## SOURCE DATA

════

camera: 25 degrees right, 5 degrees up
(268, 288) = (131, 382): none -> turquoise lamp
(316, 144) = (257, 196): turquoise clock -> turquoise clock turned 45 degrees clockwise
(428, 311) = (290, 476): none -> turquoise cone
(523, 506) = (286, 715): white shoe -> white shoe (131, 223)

════

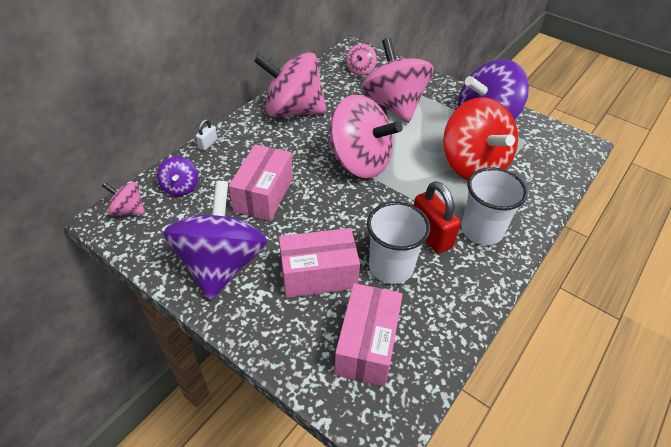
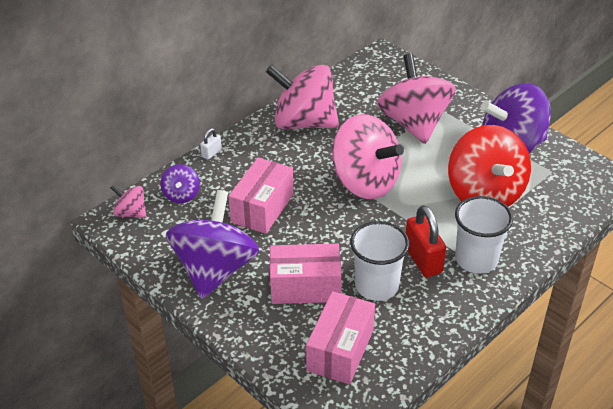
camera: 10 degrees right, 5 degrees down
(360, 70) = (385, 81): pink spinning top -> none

════

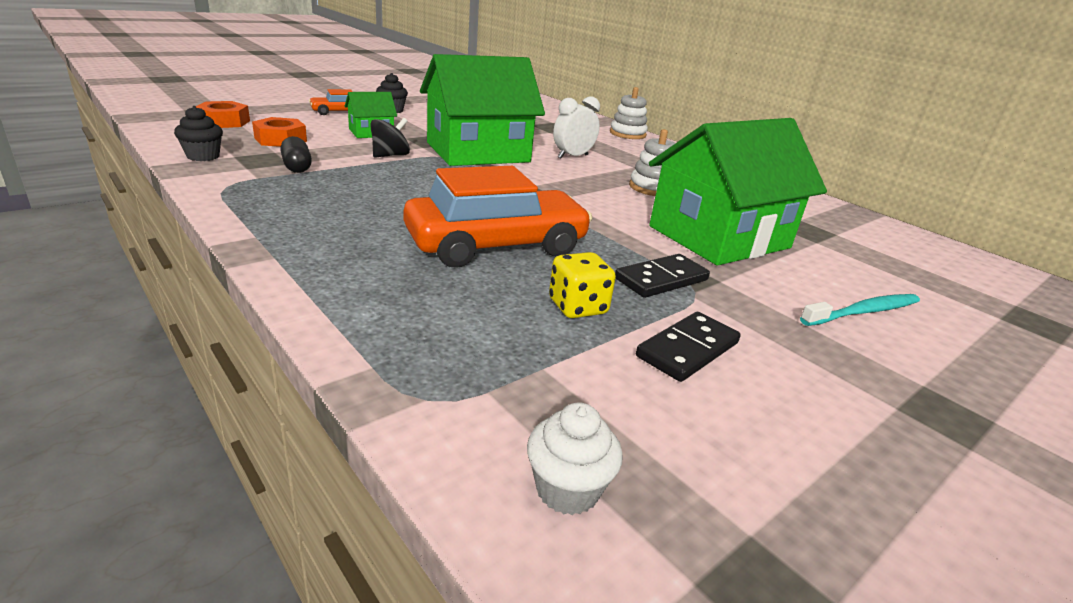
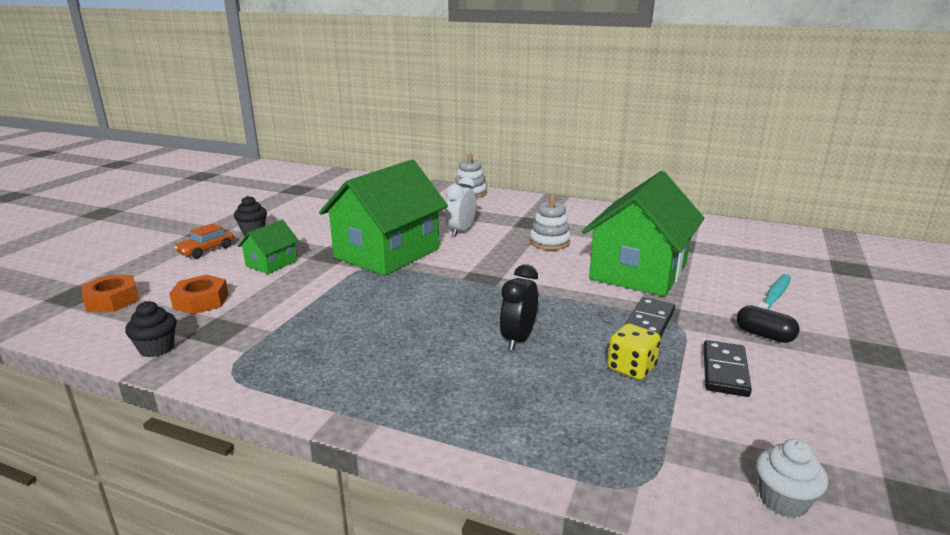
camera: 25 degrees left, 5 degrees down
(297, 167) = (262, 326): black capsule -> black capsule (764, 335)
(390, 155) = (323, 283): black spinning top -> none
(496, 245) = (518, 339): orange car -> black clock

════

## WORK REQUIRED
Every line above holding the string "down" should be listed.

## EXPECTED OUTPUT
camera: 10 degrees right, 5 degrees down
camera: 25 degrees left, 5 degrees down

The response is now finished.